» **RECORDS FOR THIS TASK**:

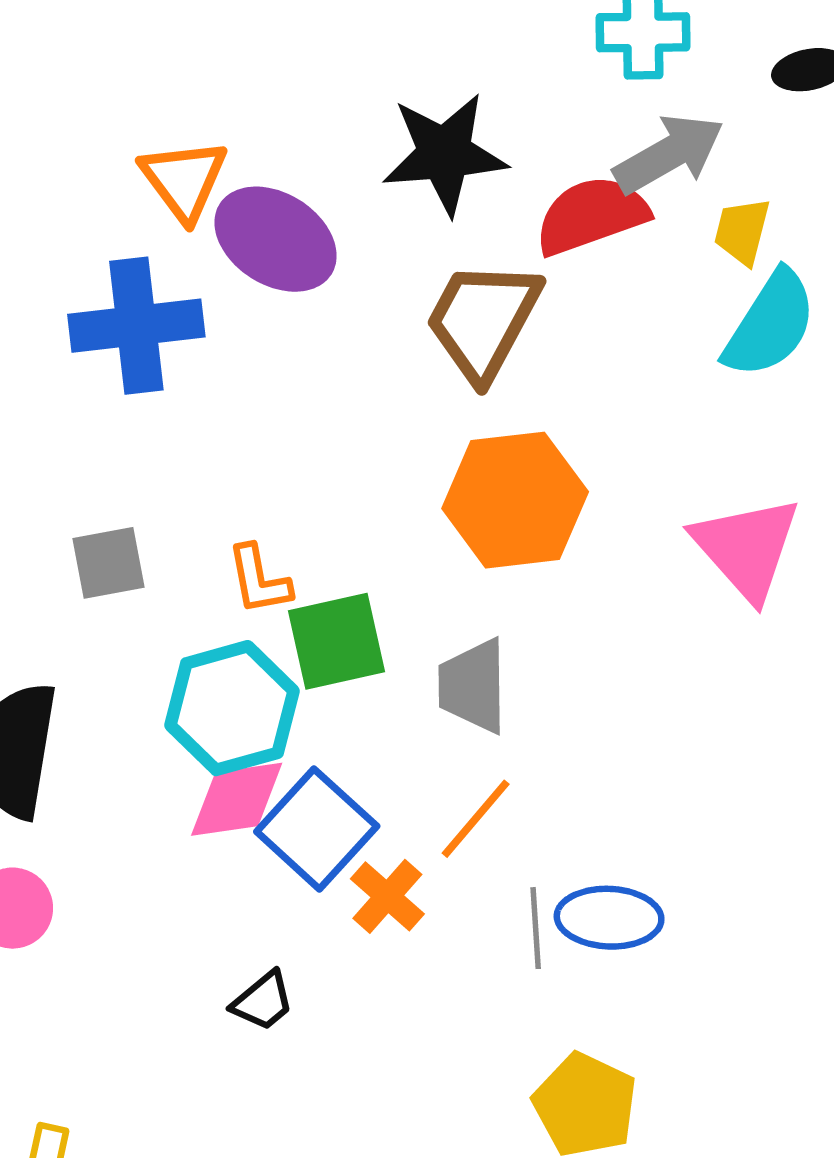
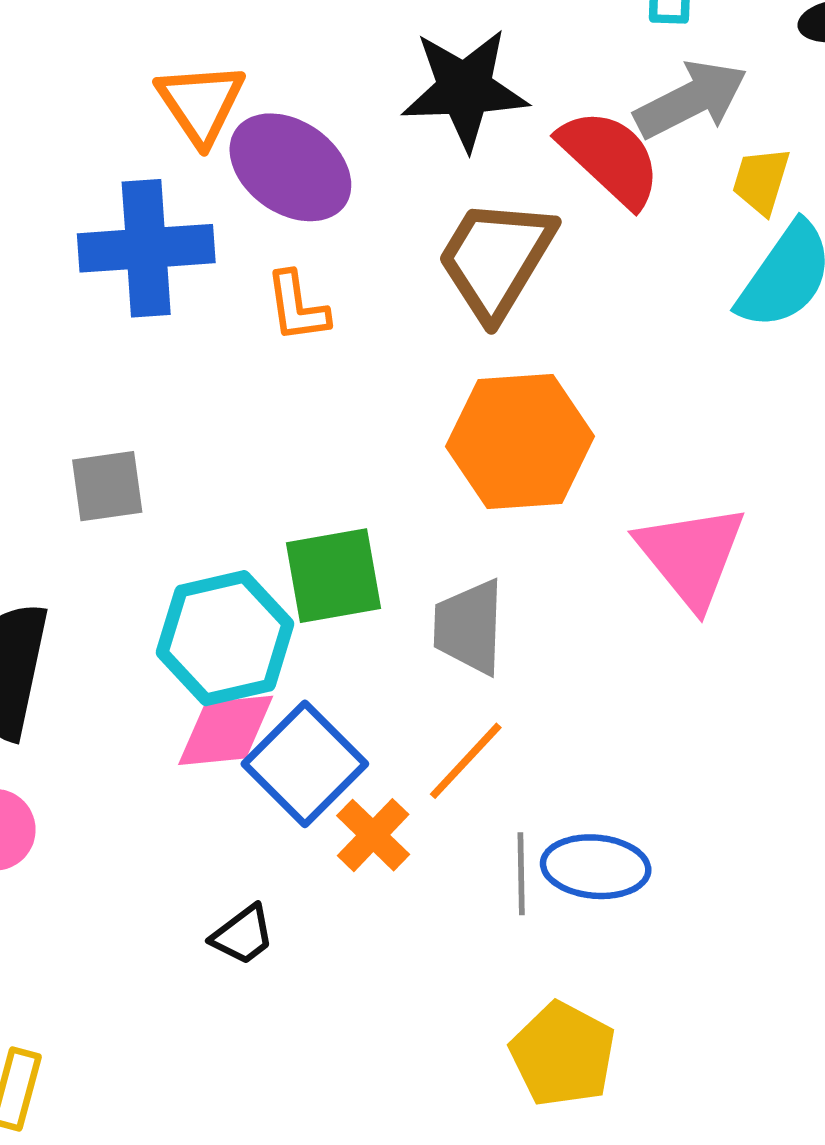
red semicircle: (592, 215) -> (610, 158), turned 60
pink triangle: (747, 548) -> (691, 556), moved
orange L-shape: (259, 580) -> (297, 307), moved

...

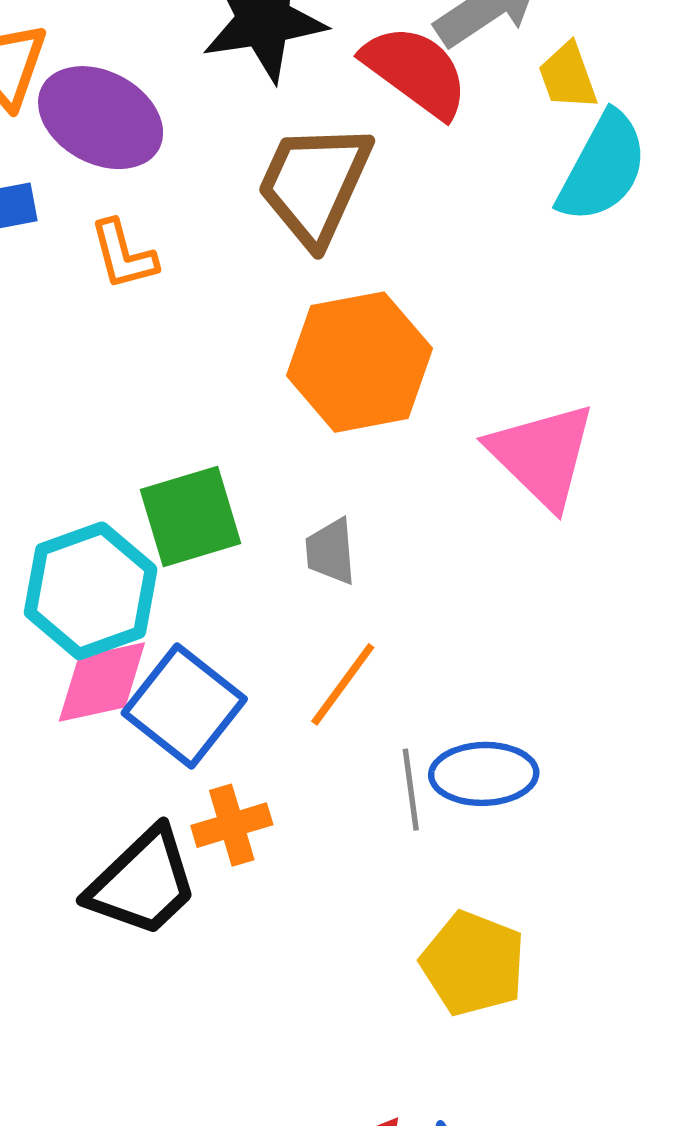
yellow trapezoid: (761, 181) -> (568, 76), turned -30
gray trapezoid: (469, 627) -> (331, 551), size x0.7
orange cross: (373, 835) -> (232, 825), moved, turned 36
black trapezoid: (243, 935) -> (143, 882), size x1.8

==

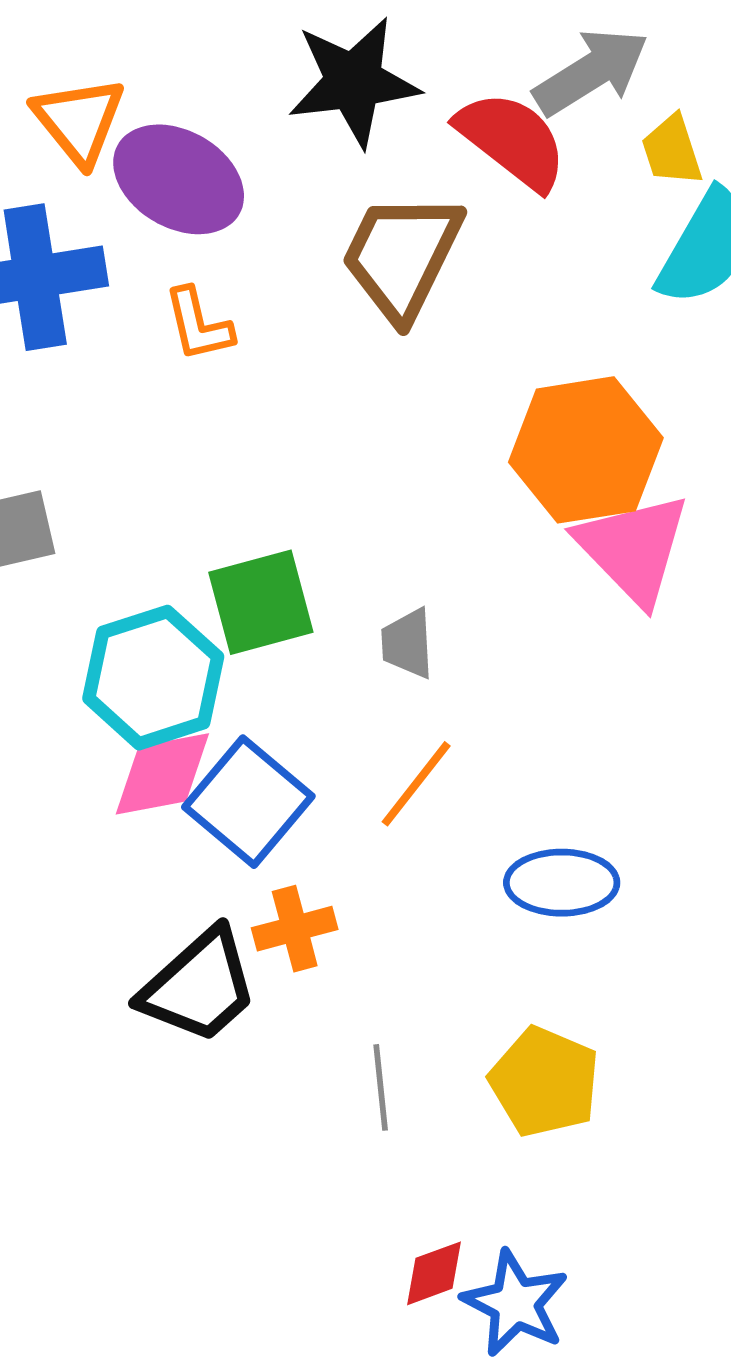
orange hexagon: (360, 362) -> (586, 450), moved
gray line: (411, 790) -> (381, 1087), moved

» **WHAT YOU WILL DO**: Please return only the lines above, starting at the line that has "orange cross: (373, 835)" and ending at the line that has "black trapezoid: (243, 935)", keeping both and leaving each one unchanged.

» **RESULT FOR THIS EXERCISE**:
orange cross: (373, 835) -> (232, 825), moved, turned 36
black trapezoid: (243, 935) -> (143, 882), size x1.8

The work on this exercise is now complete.